'''
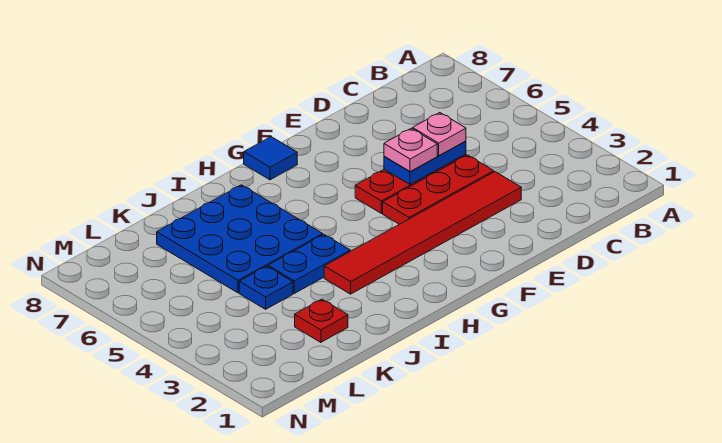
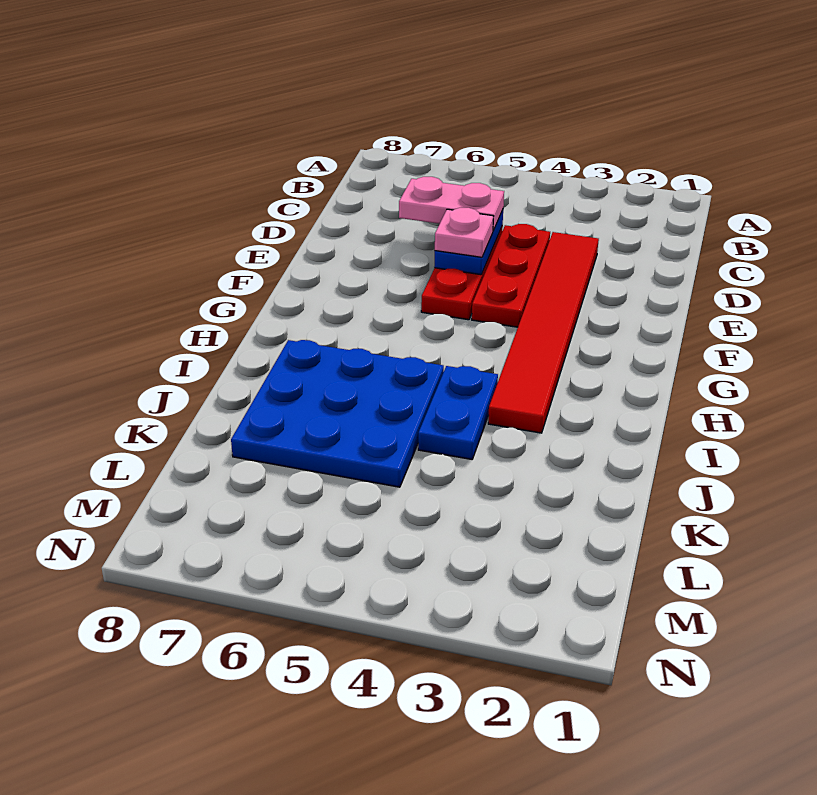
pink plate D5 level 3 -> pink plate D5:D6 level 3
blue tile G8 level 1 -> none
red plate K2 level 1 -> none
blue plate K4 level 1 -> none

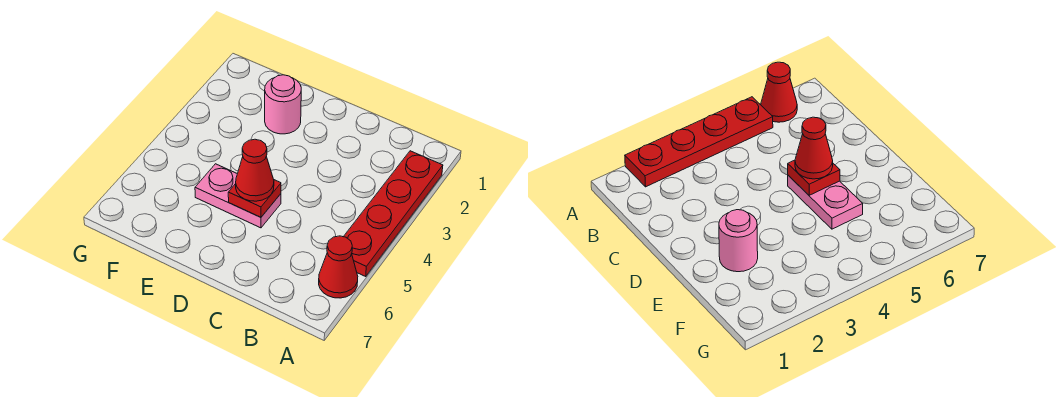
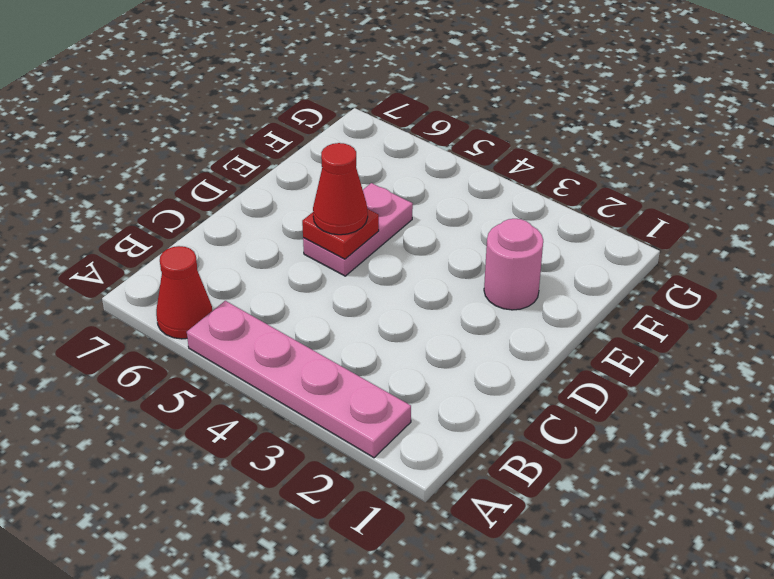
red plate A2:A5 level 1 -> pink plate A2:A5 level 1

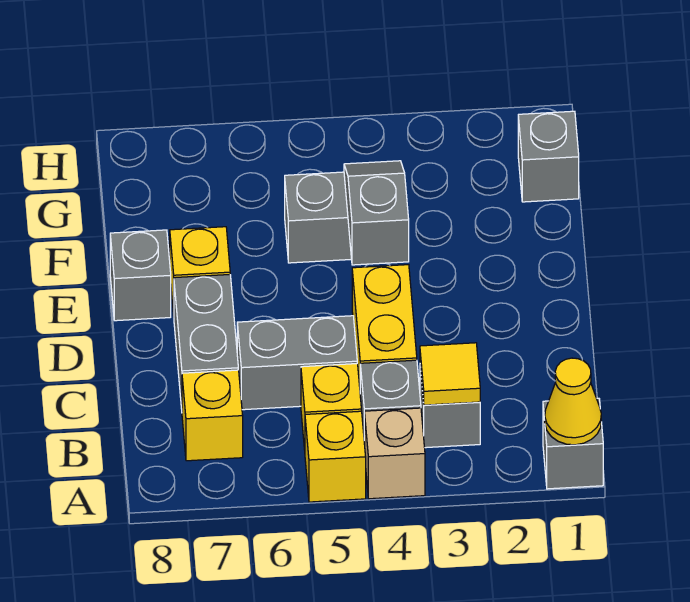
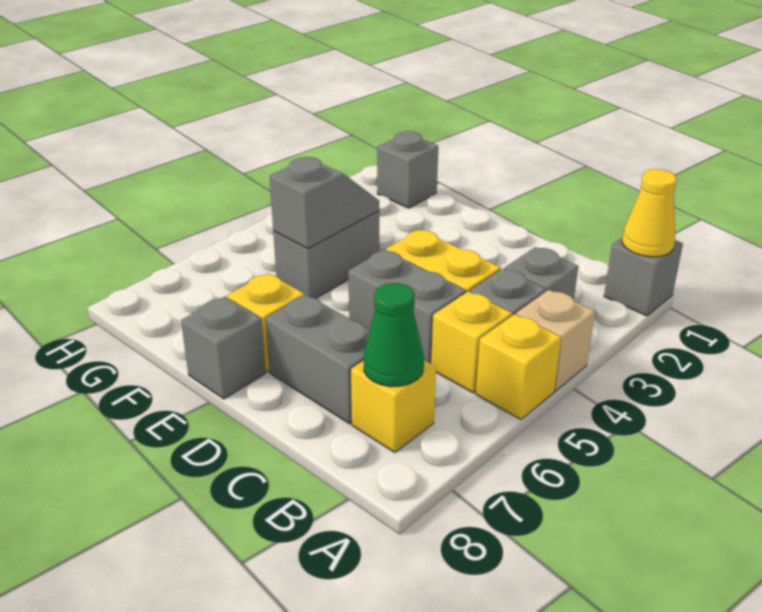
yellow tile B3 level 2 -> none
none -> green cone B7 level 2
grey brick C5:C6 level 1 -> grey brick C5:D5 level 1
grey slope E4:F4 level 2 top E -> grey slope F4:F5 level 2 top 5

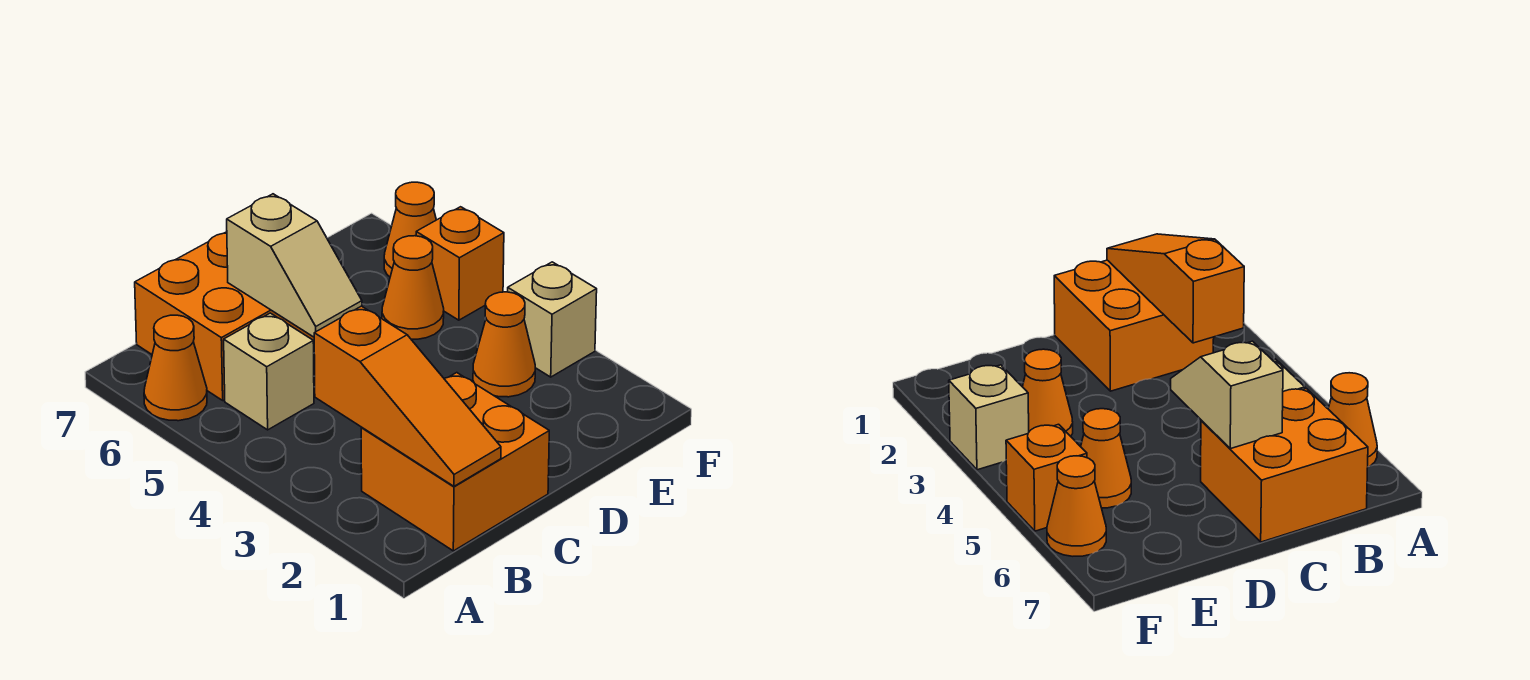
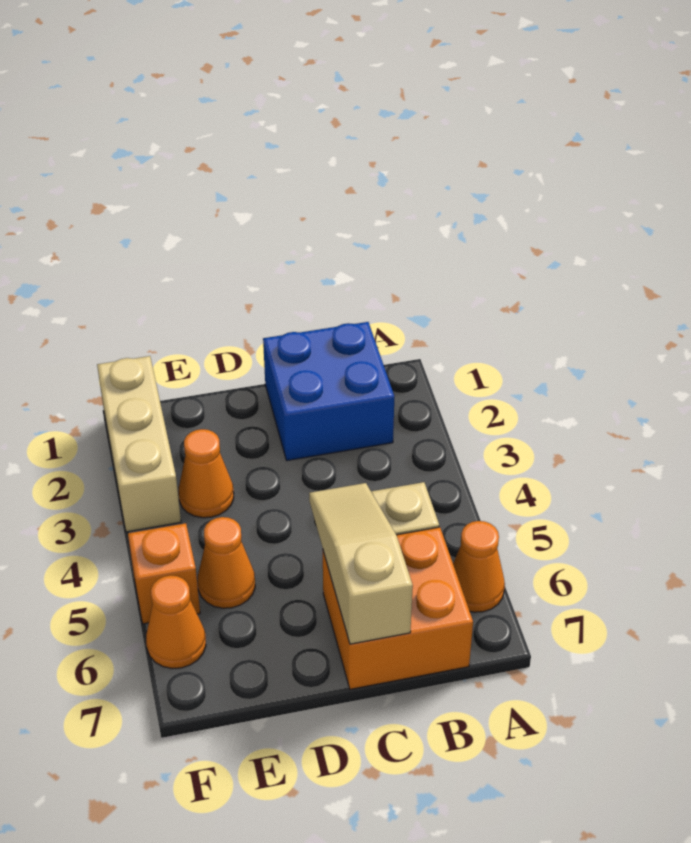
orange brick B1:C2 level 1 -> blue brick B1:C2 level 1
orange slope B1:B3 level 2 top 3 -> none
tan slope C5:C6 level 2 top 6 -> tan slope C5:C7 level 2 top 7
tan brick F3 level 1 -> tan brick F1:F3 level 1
'''
DESCRIPTION OF THE TASK — Nothing but the lines from the one with "tan slope C5:C6" through the final line of the records may appear in the answer, and each must be transcribed exactly.

RESPONSE FOR THIS EXERCISE —
tan slope C5:C6 level 2 top 6 -> tan slope C5:C7 level 2 top 7
tan brick F3 level 1 -> tan brick F1:F3 level 1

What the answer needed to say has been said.